_Task instructions_
Make an exact copy of every entry below, with the pictures left out.

##### Data extracts #####

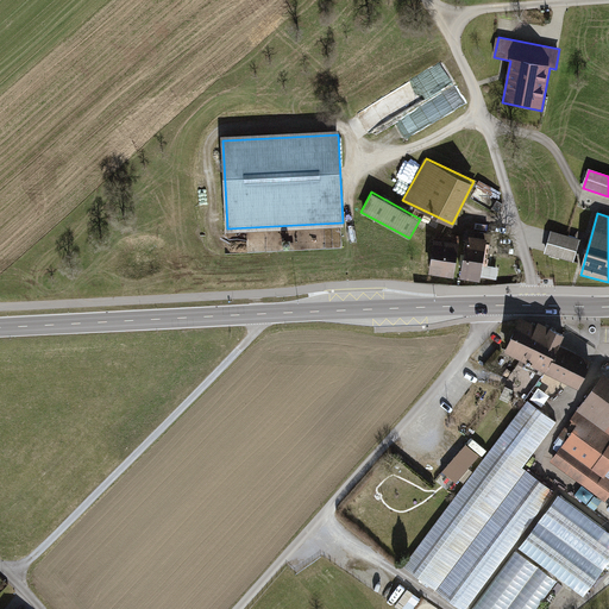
[(460,275),(479,277),(487,236),(468,232),(460,275)]
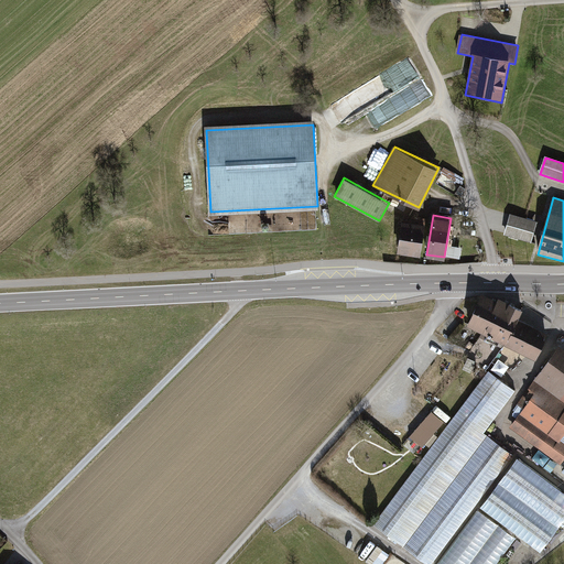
[(398,250),(420,253),(425,221),(402,217),(398,250)]
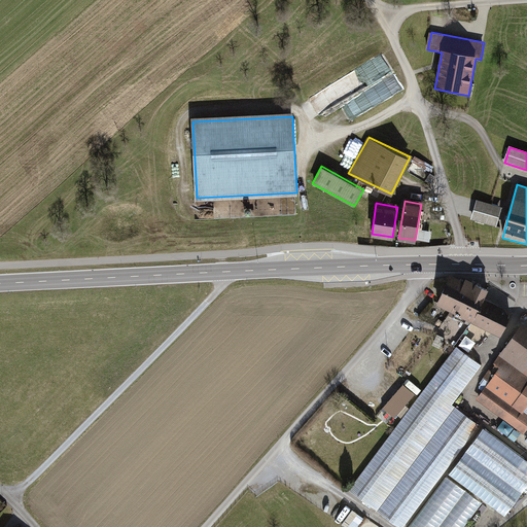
[(499,212),(491,209),(487,222),(496,225),(499,212)]
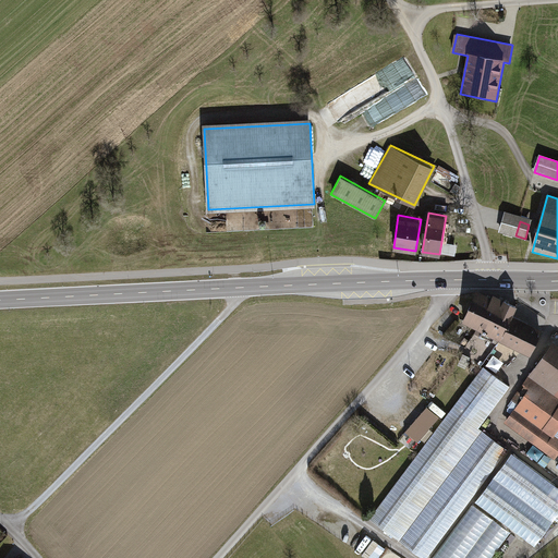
[(445,243),(444,254),(456,255),(457,244),(445,243)]
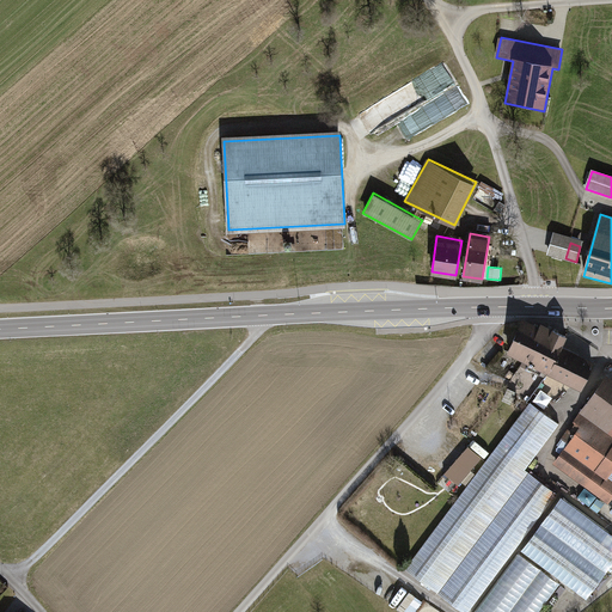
[(522,322),(509,350),(525,359),(521,365),(540,374),(543,367),(582,386),(592,365),(560,349),(564,337),(540,326),(538,331),(528,328),(530,325),(522,322)]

#####

_Completed exercise_
[(460,275),(479,277),(487,236),(468,232),(460,275)]
[(398,250),(420,253),(425,221),(402,217),(398,250)]
[(499,212),(491,209),(487,222),(496,225),(499,212)]
[(445,243),(444,254),(456,255),(457,244),(445,243)]
[(522,322),(509,350),(525,359),(521,365),(540,374),(543,367),(582,386),(592,365),(560,349),(564,337),(540,326),(538,331),(528,328),(530,325),(522,322)]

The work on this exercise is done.